ABOUT THIS TASK:
Exactly the lines from the one with "pink strawberry: 5 -> 4" to the end of the listing must be repeated, both ends included, with nothing added.

DATA FOR PROCESSING:

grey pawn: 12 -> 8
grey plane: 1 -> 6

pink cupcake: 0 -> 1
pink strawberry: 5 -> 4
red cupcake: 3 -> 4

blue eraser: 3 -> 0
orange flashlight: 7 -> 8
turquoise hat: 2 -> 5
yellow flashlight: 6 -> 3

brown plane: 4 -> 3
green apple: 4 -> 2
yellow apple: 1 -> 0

ANSWER TO THIS TASK:
pink strawberry: 5 -> 4
red cupcake: 3 -> 4

blue eraser: 3 -> 0
orange flashlight: 7 -> 8
turquoise hat: 2 -> 5
yellow flashlight: 6 -> 3

brown plane: 4 -> 3
green apple: 4 -> 2
yellow apple: 1 -> 0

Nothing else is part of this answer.